**EXERCISE OBJECTIVE:**
The records below must be returned exactly, with every picture left out.

**MATERIAL PROVIDED:**

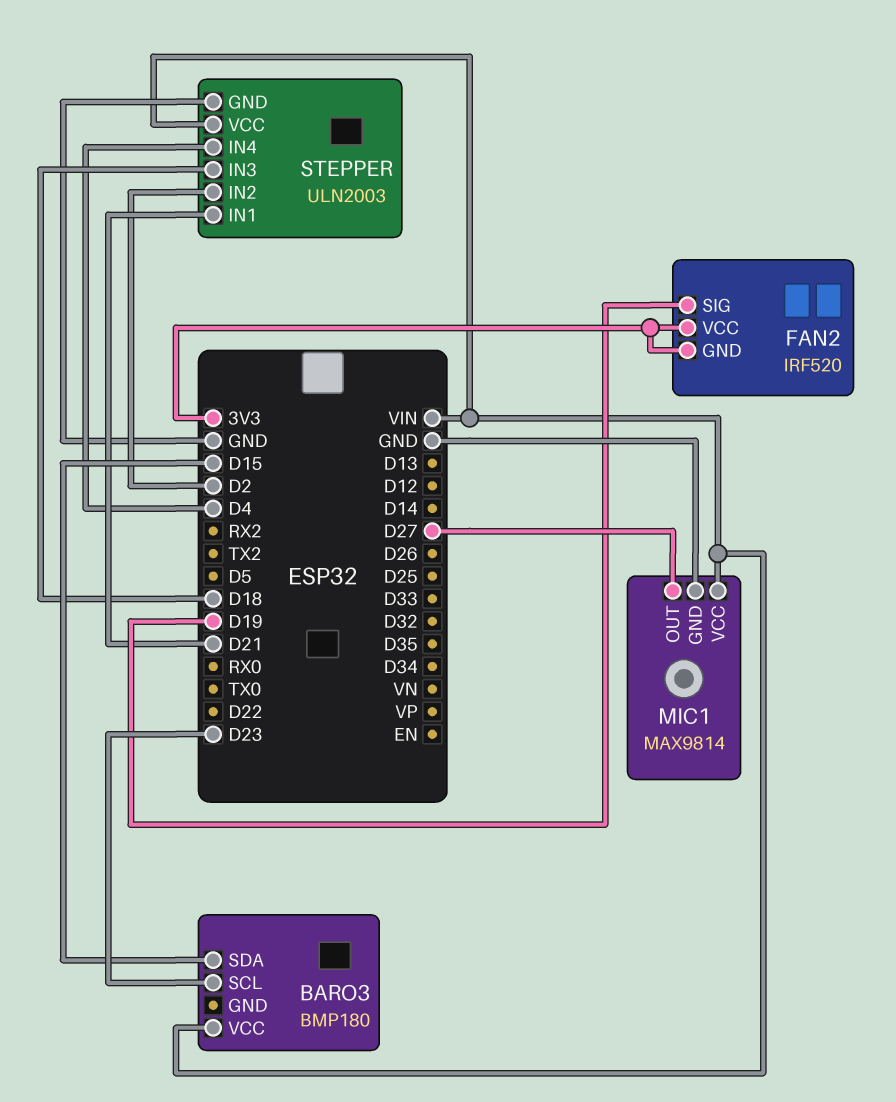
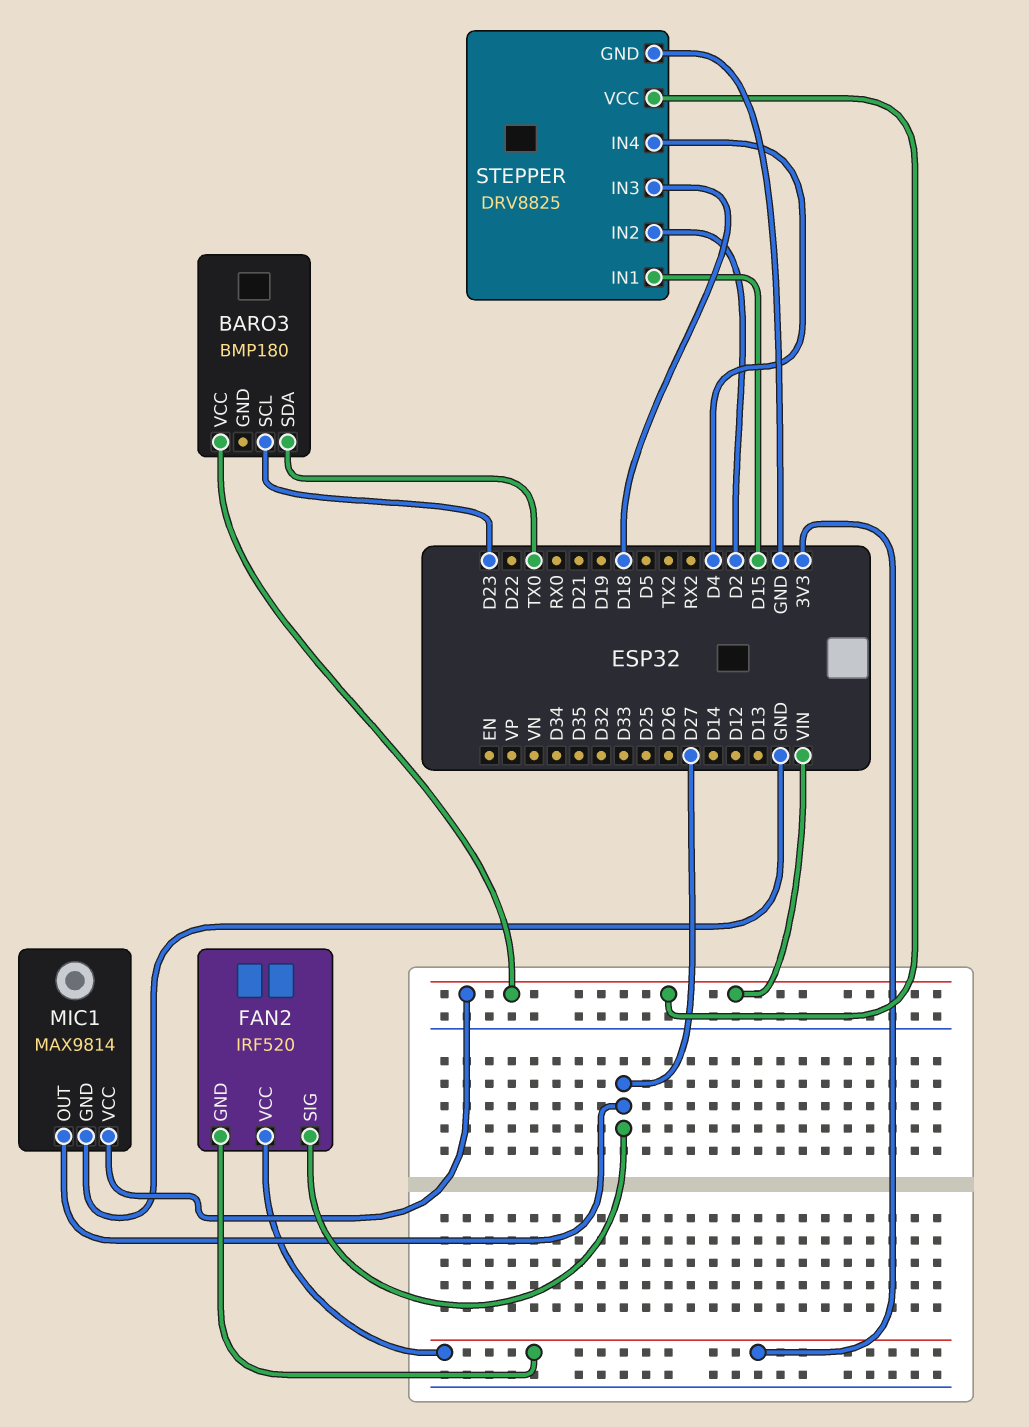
BARO3 pin SDA: D15 -> TX0
FAN2 pin SIG: D19 -> D27
STEPPER: ULN2003 -> DRV8825
STEPPER pin IN1: D21 -> D15

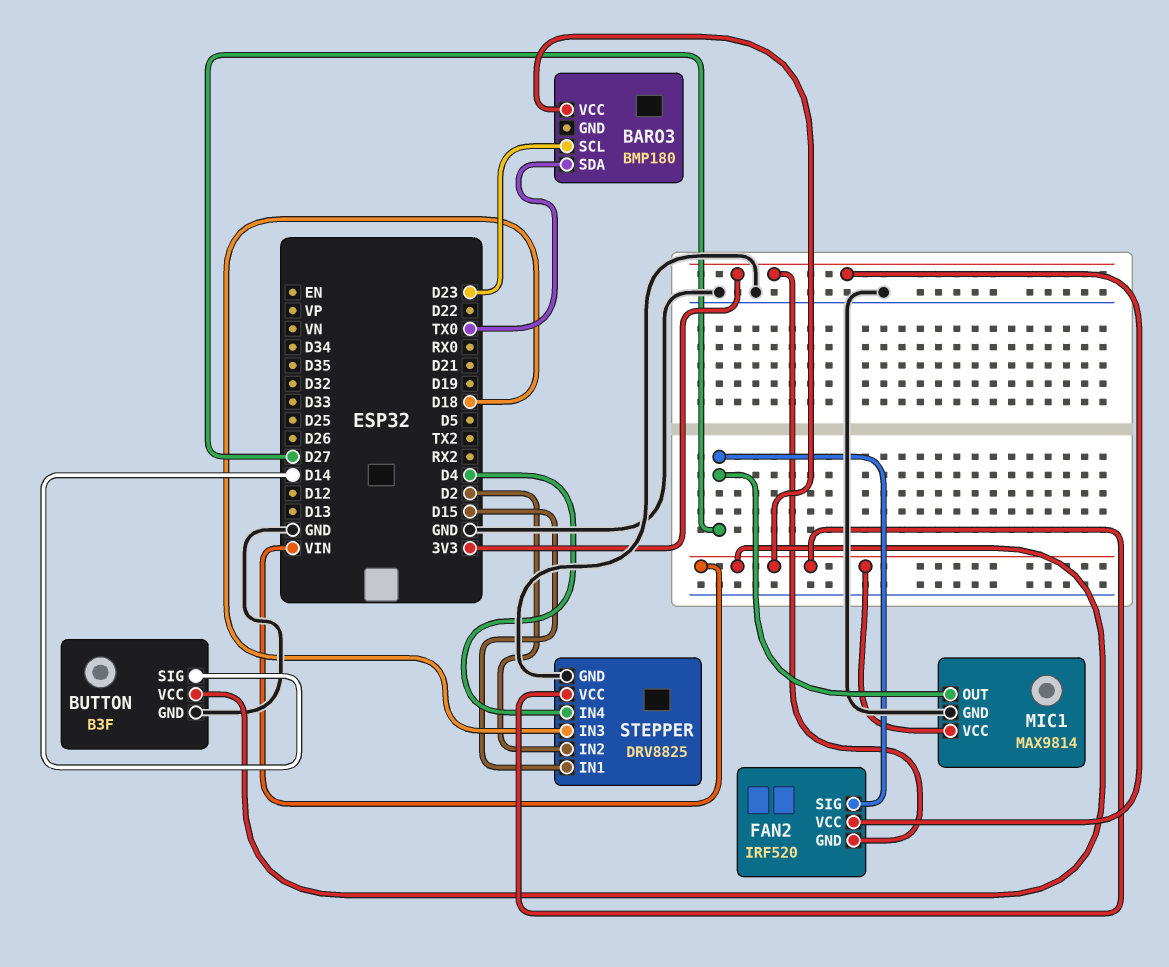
BUTTON: none -> B3F
BUTTON pin GND: none -> GND
BUTTON pin SIG: none -> D14
BUTTON pin VCC: none -> VIN

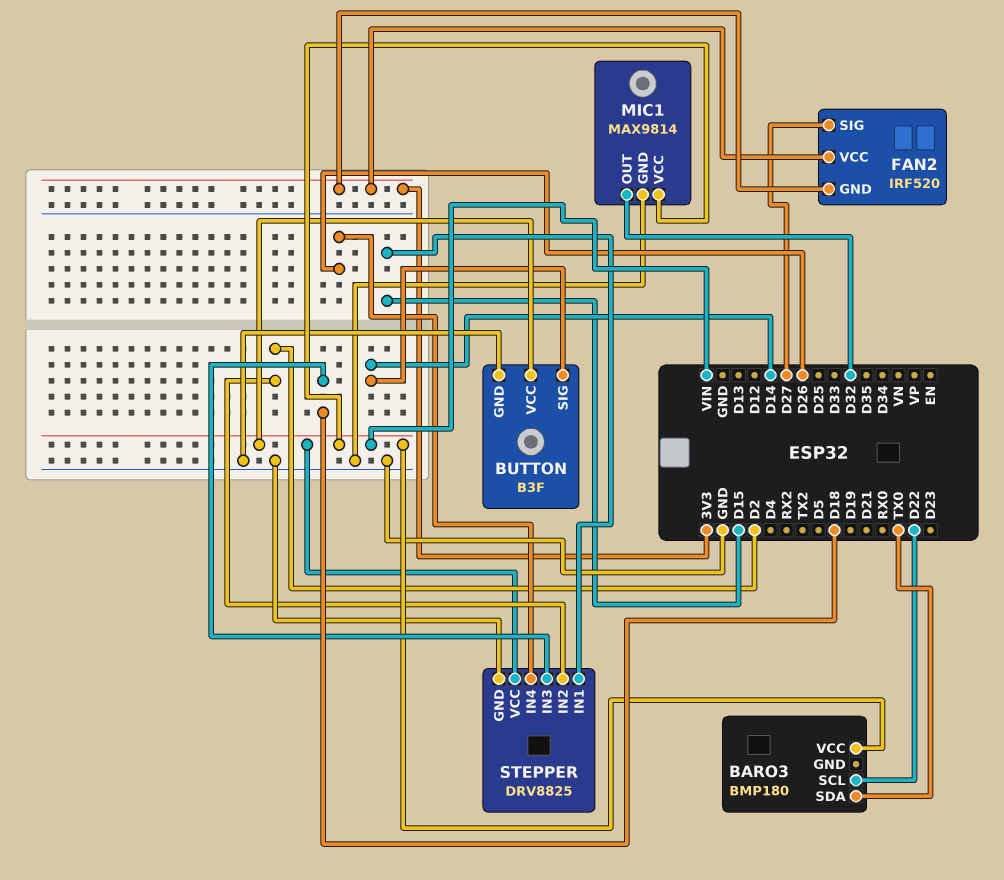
BARO3 pin SCL: D23 -> D22
MIC1 pin OUT: D27 -> D32
STEPPER pin IN4: D4 -> D26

**SOLUTION:**
BARO3 pin SDA: D15 -> TX0
FAN2 pin SIG: D19 -> D27
STEPPER: ULN2003 -> DRV8825
STEPPER pin IN1: D21 -> D15

BUTTON: none -> B3F
BUTTON pin GND: none -> GND
BUTTON pin SIG: none -> D14
BUTTON pin VCC: none -> VIN

BARO3 pin SCL: D23 -> D22
MIC1 pin OUT: D27 -> D32
STEPPER pin IN4: D4 -> D26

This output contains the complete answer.